_PROBLEM DESCRIPTION_
Give back the records that follow exactly, images excluded.
MATERIAL FOR THE TASK Block Start
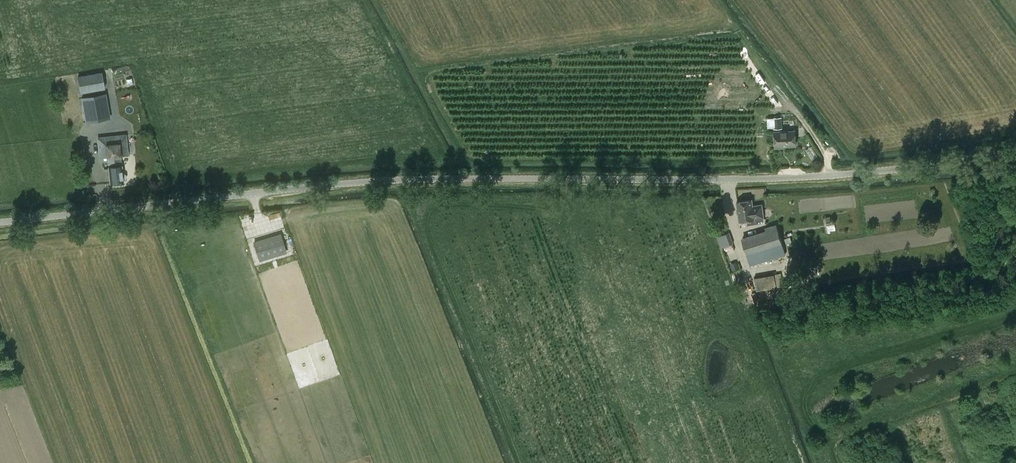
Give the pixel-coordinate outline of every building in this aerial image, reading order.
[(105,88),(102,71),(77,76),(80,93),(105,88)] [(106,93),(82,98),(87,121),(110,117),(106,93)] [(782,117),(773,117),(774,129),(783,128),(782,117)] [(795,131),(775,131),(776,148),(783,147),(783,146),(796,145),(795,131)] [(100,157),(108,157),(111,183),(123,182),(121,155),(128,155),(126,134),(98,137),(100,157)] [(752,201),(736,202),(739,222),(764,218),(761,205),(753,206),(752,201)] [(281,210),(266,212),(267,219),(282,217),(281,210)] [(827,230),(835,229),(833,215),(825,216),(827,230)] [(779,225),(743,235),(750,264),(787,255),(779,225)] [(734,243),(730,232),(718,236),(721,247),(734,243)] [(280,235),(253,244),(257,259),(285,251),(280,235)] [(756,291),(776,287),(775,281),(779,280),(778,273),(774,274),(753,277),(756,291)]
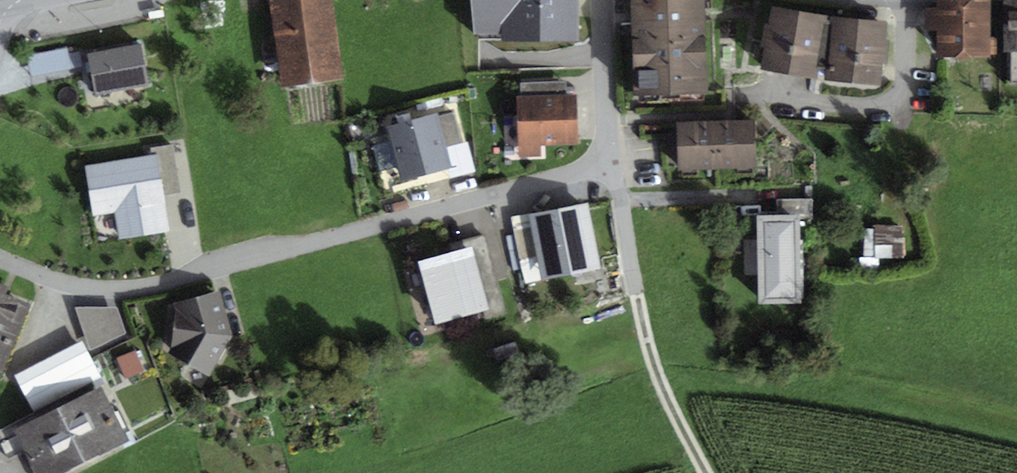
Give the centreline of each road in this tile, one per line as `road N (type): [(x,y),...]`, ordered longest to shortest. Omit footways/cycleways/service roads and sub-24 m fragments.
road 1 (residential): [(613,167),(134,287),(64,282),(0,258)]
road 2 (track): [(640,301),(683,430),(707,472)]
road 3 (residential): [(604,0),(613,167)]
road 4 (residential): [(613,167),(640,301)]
MATERIAL FOR THE TASK Block End
_RESPONSE AREA_
Give the pixel-coordinate outline of every building in this aerial image, reading order.
[(105,88),(102,71),(77,76),(80,93),(105,88)] [(106,93),(82,98),(87,121),(110,117),(106,93)] [(782,117),(773,117),(774,129),(783,128),(782,117)] [(795,131),(775,131),(776,148),(783,147),(783,146),(796,145),(795,131)] [(100,157),(108,157),(111,183),(123,182),(121,155),(128,155),(126,134),(98,137),(100,157)] [(752,201),(736,202),(739,222),(764,218),(761,205),(753,206),(752,201)] [(281,210),(266,212),(267,219),(282,217),(281,210)] [(827,230),(835,229),(833,215),(825,216),(827,230)] [(779,225),(743,235),(750,264),(787,255),(779,225)] [(734,243),(730,232),(718,236),(721,247),(734,243)] [(280,235),(253,244),(257,259),(285,251),(280,235)] [(756,291),(776,287),(775,281),(779,280),(778,273),(774,274),(753,277),(756,291)]
Give the centreline of each road in this tile, one per line as `road N (type): [(x,y),...]`, ordered longest to shortest. Omit footways/cycleways/service roads and sub-24 m fragments.
road 1 (residential): [(613,167),(134,287),(64,282),(0,258)]
road 2 (track): [(640,301),(683,430),(707,472)]
road 3 (residential): [(604,0),(613,167)]
road 4 (residential): [(613,167),(640,301)]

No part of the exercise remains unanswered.